# [Exercise instructions]
Every line of the data that contains the string "gift" must be copied.

[Start of Attachment]

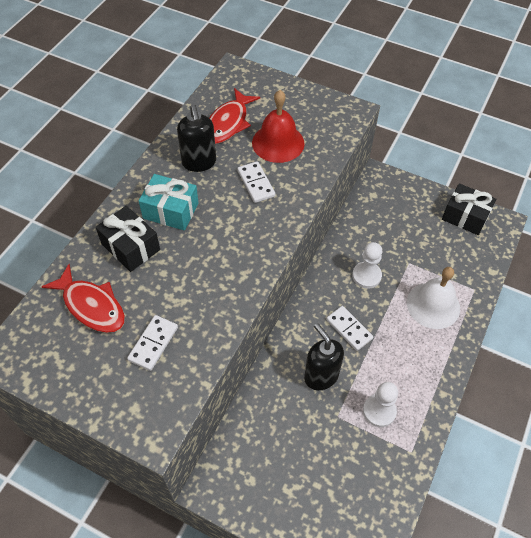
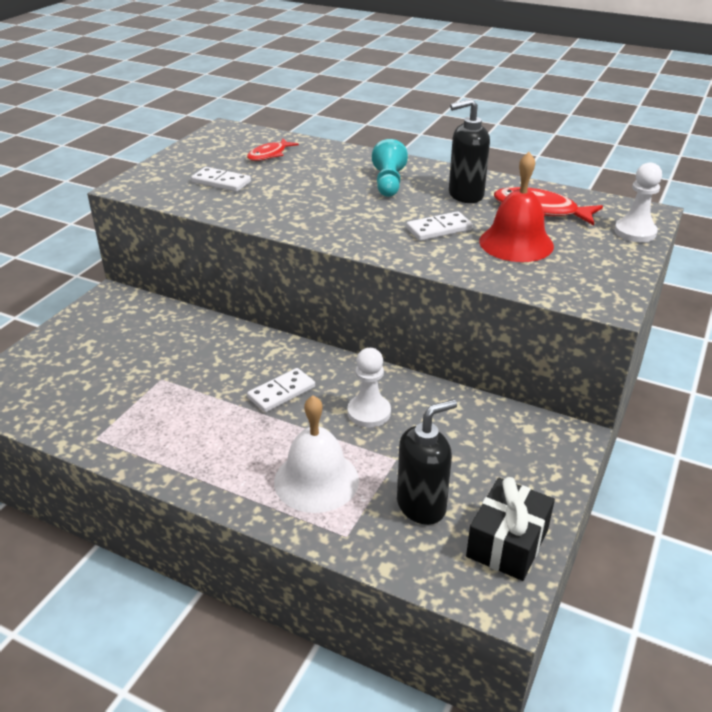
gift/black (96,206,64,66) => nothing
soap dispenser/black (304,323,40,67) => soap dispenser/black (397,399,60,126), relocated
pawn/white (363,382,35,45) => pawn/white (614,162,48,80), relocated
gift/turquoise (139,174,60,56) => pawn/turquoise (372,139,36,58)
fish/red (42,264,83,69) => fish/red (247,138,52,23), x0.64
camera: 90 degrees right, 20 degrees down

[End of Attachment]

# [Task result]
gift/black (96,206,64,66) => nothing
gift/turquoise (139,174,60,56) => pawn/turquoise (372,139,36,58)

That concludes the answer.